--- EXERCISE REQUIREMENTS ---
Could you copy every line of the data that contains the word "brick"?

--- SUPPLIED MATERIAL ---
_ _ _ _ _ _ _

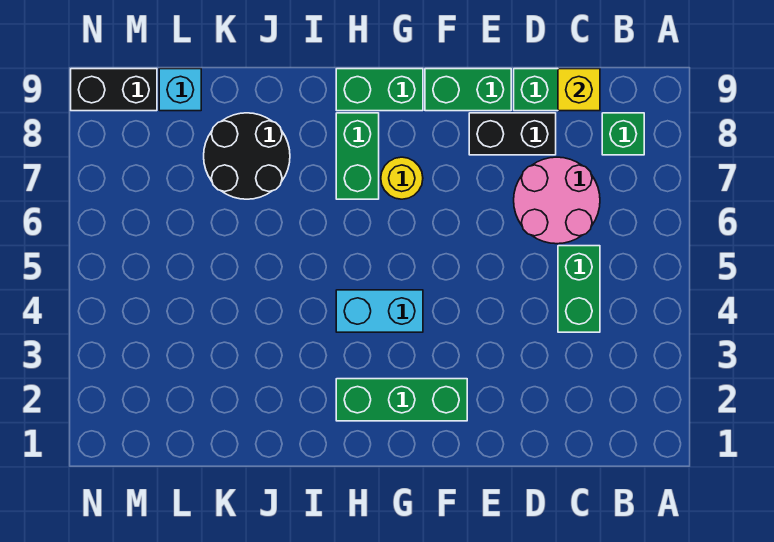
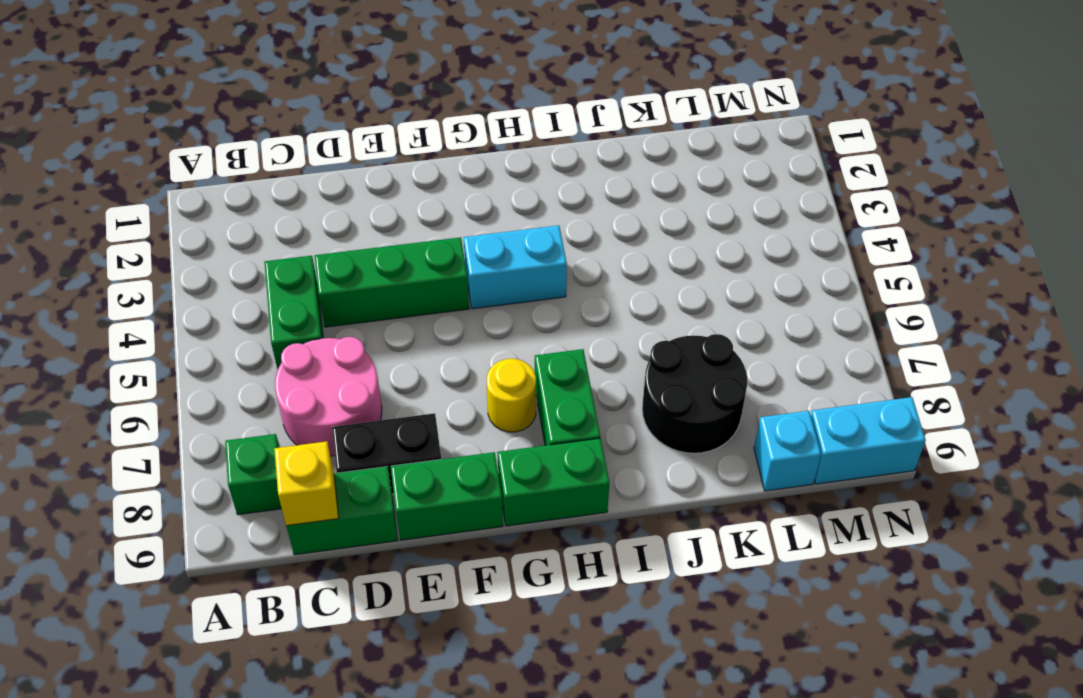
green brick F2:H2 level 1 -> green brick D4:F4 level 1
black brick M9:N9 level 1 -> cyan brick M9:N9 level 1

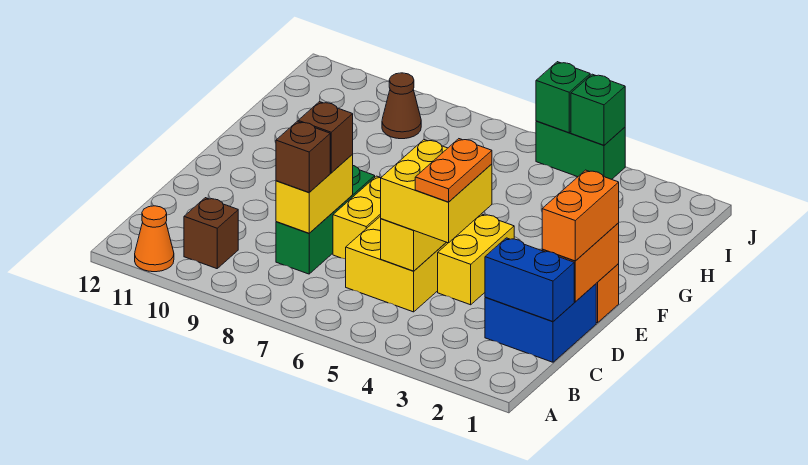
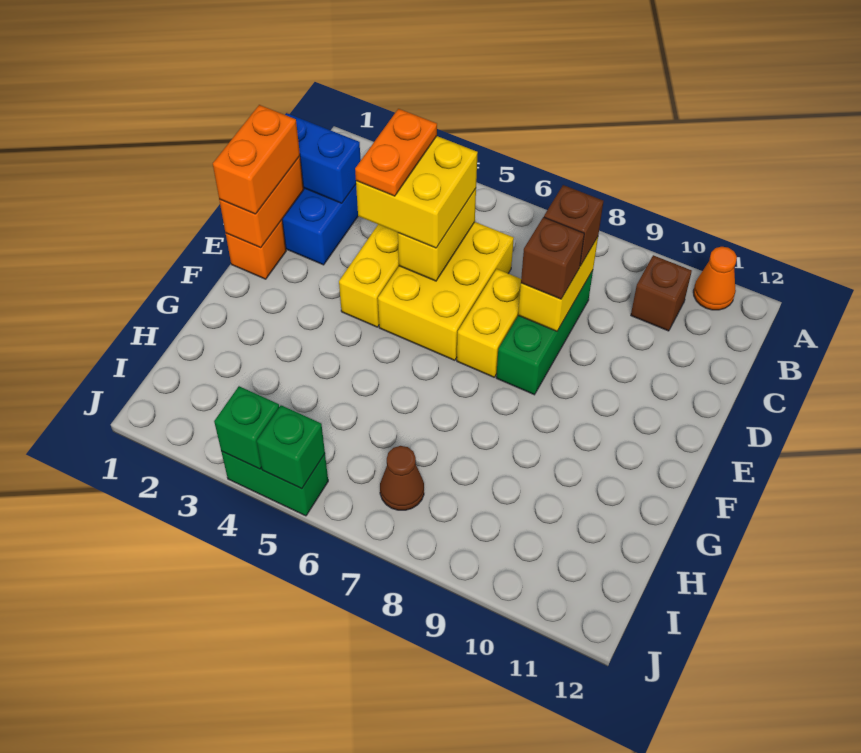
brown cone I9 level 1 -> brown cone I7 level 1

_ _ _ _ _ _ _

--- RESPONSE TO THE TASK ---
green brick F2:H2 level 1 -> green brick D4:F4 level 1
black brick M9:N9 level 1 -> cyan brick M9:N9 level 1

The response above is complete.